[[ Material to process, beginning ]]

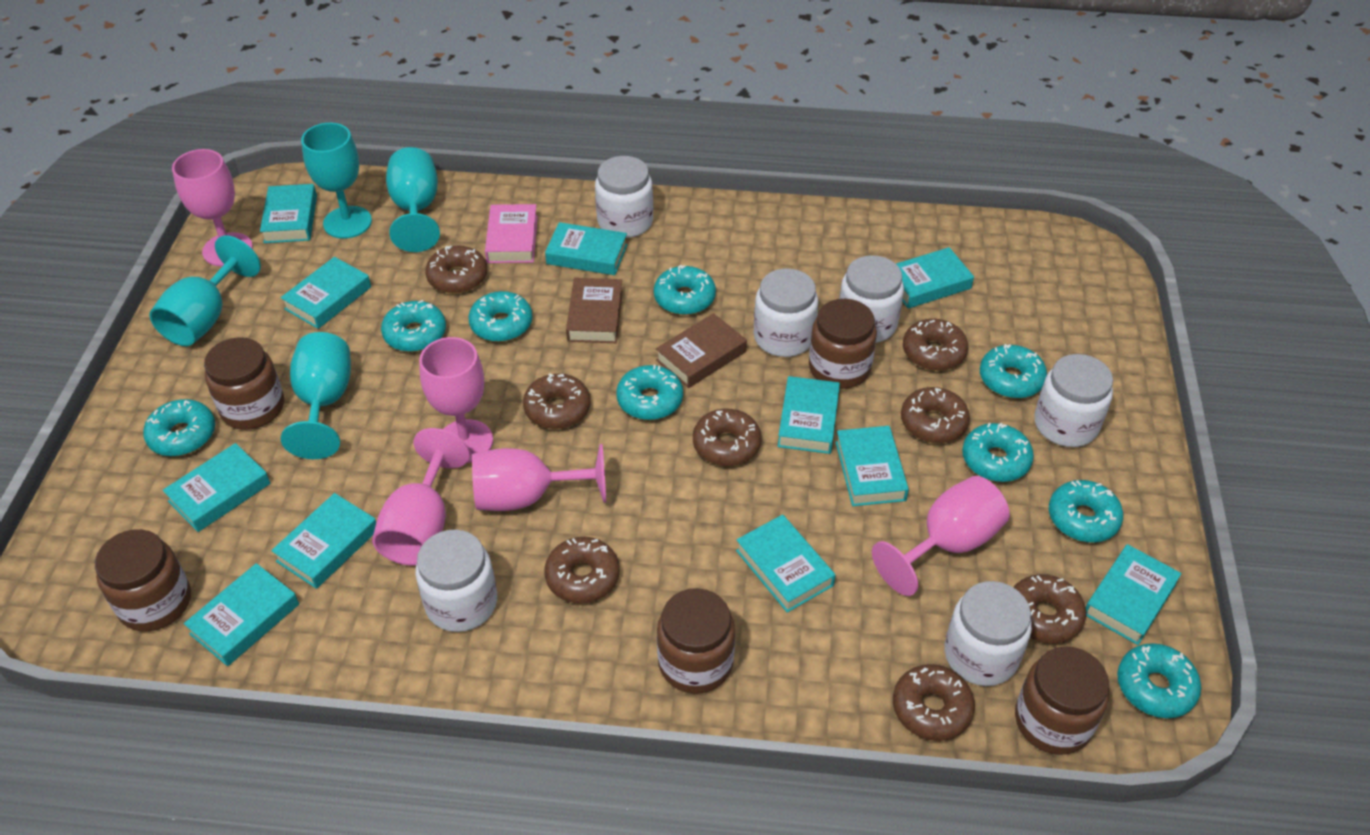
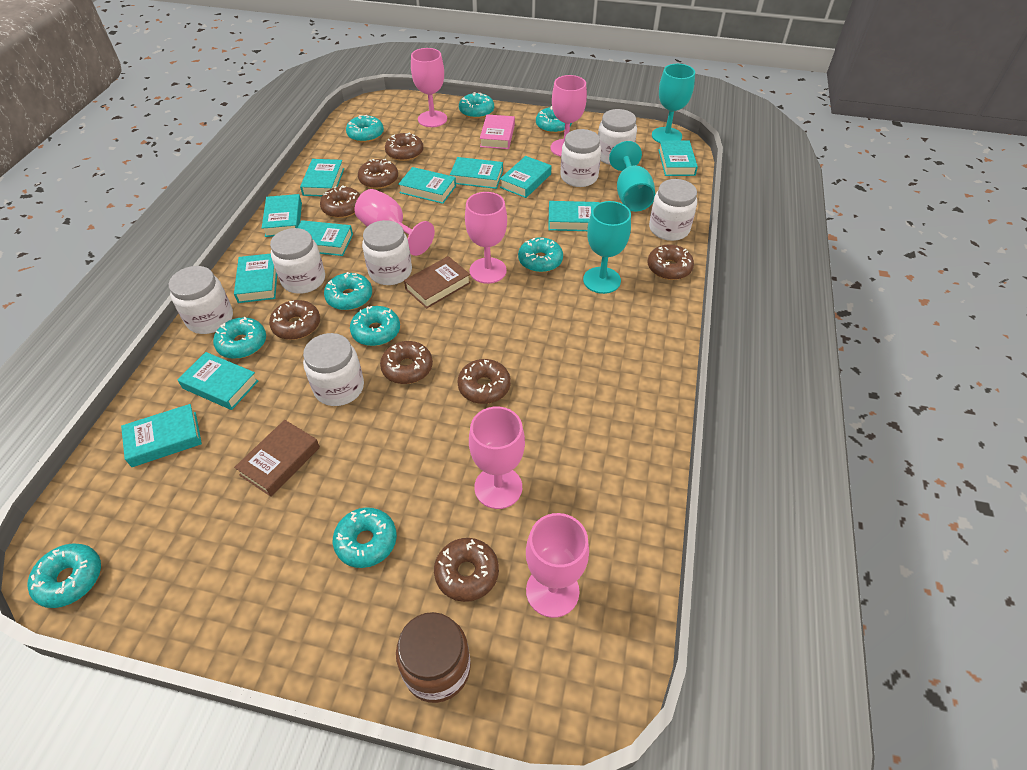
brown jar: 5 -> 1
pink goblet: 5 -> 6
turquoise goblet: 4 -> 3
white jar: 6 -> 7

[[ Material to process, end ]]
[[ Material to process, beginning ]]

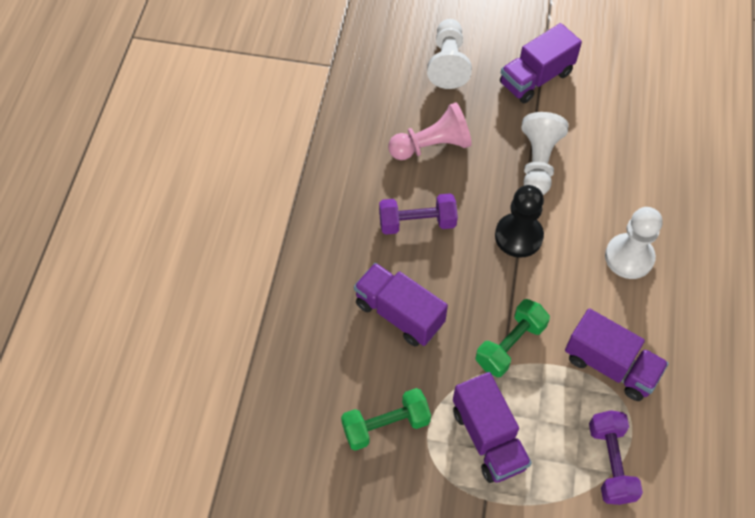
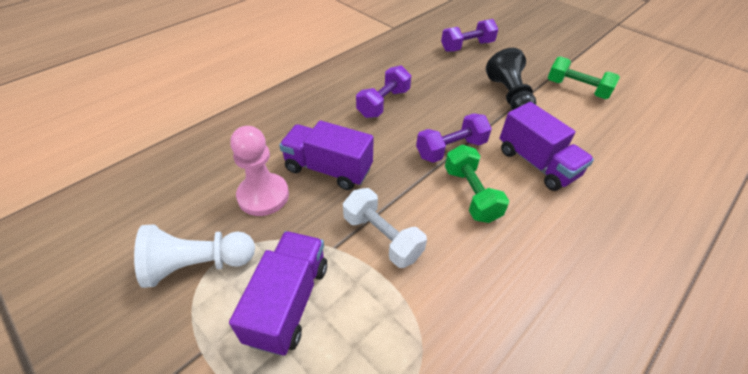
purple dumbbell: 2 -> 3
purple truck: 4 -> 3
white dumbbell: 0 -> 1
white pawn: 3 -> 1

[[ Material to process, end ]]

**Assignment**
Find the line with "brown jar: 5 -> 1" in the material above. Reproduce it and each line after it up to and including the line with "white jar: 6 -> 7".

**Completed exercise**
brown jar: 5 -> 1
pink goblet: 5 -> 6
turquoise goblet: 4 -> 3
white jar: 6 -> 7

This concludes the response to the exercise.